▶ [Task details] A faithful copy of every entry, with the pictures removed, is what is needed here.

===== Data extracts =====

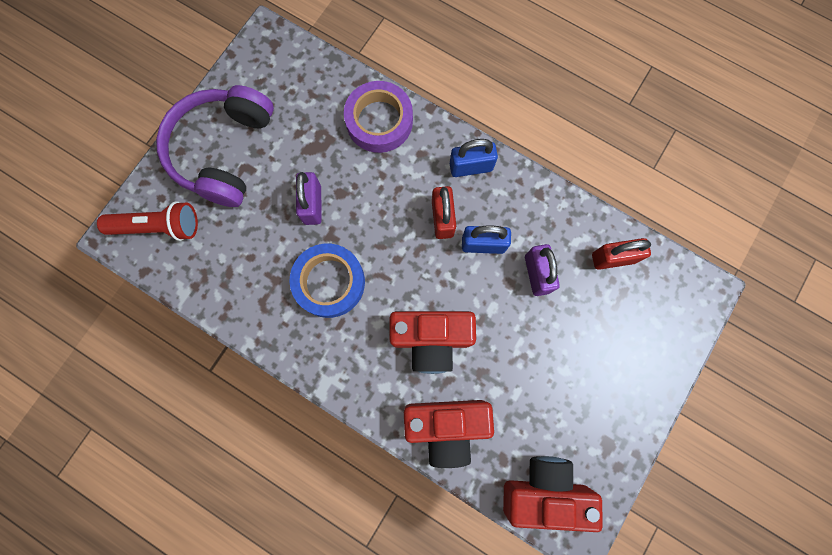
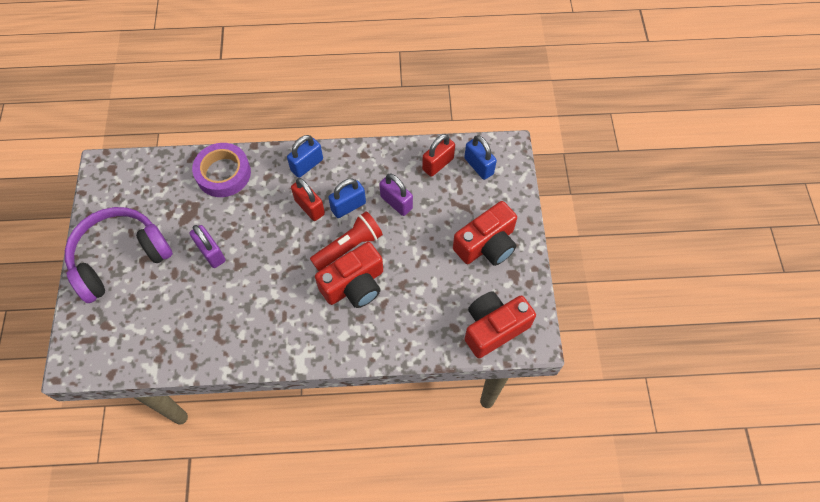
camera: 35 degrees left, 15 degrees down
(159, 226) = (102, 337): red flashlight -> red flashlight (349, 246)
(224, 151) = (120, 258): purple headphones -> purple headphones turned 75 degrees clockwise
(329, 282) = (258, 294): blue tape -> none
(446, 426) = (402, 332): red camera -> red camera (486, 244)
(657, 291) = (479, 166): none -> blue padlock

=====

▶ [Task answer]
camera: 35 degrees left, 15 degrees down
(159, 226) = (102, 337): red flashlight -> red flashlight (349, 246)
(224, 151) = (120, 258): purple headphones -> purple headphones turned 75 degrees clockwise
(329, 282) = (258, 294): blue tape -> none
(446, 426) = (402, 332): red camera -> red camera (486, 244)
(657, 291) = (479, 166): none -> blue padlock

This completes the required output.